# Work to be completed
Write out each line from the data below that includes the word "purple".

# Stored data
☆ ☆ ☆ ☆

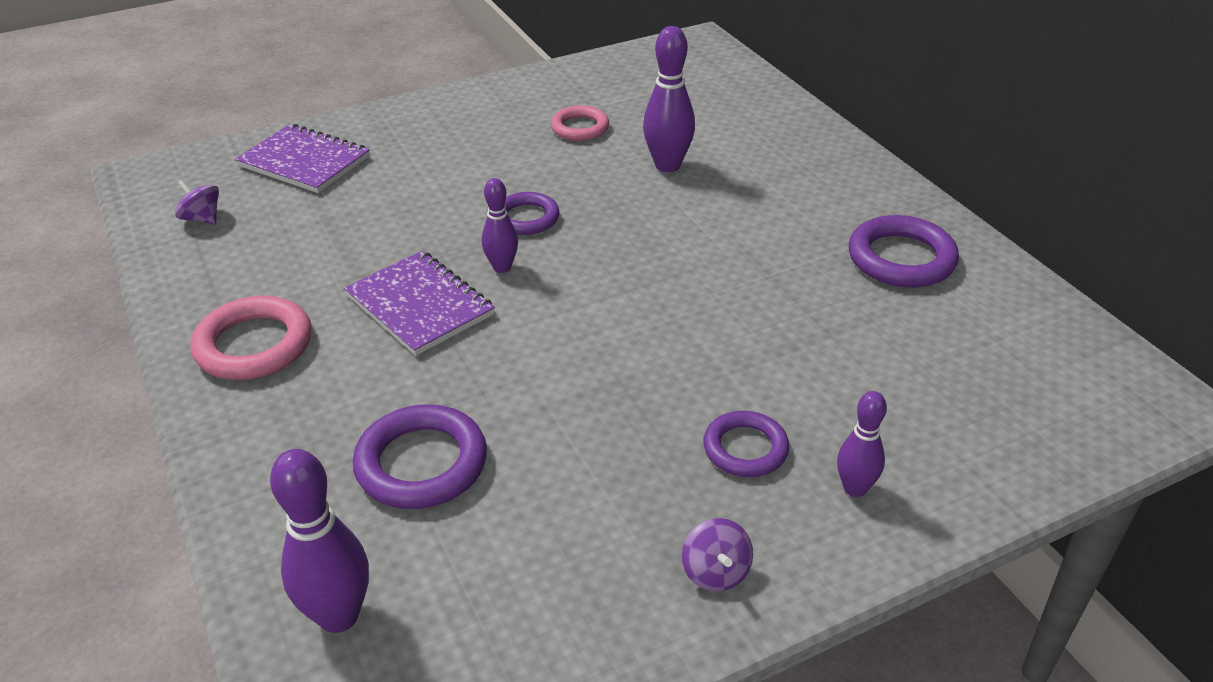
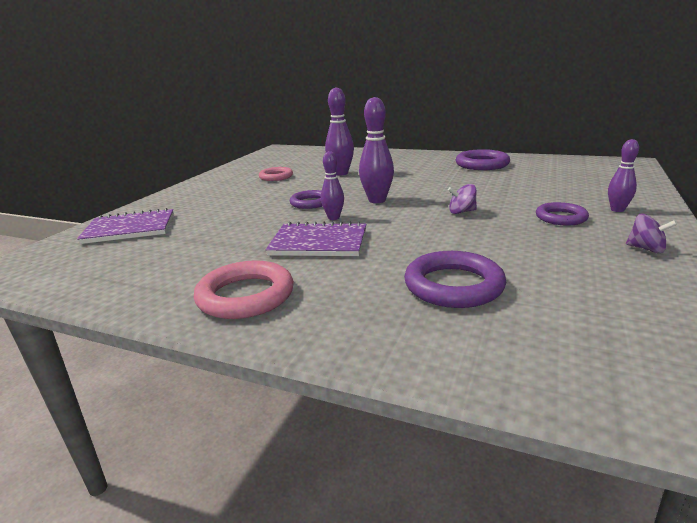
camera: 40 degrees left, 15 degrees down
(202, 218) = (91, 270): purple spinning top -> purple spinning top (461, 212)
(339, 616) = (566, 361): purple bowling pin -> purple bowling pin (377, 200)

☆ ☆ ☆ ☆

# Response
(202, 218) = (91, 270): purple spinning top -> purple spinning top (461, 212)
(339, 616) = (566, 361): purple bowling pin -> purple bowling pin (377, 200)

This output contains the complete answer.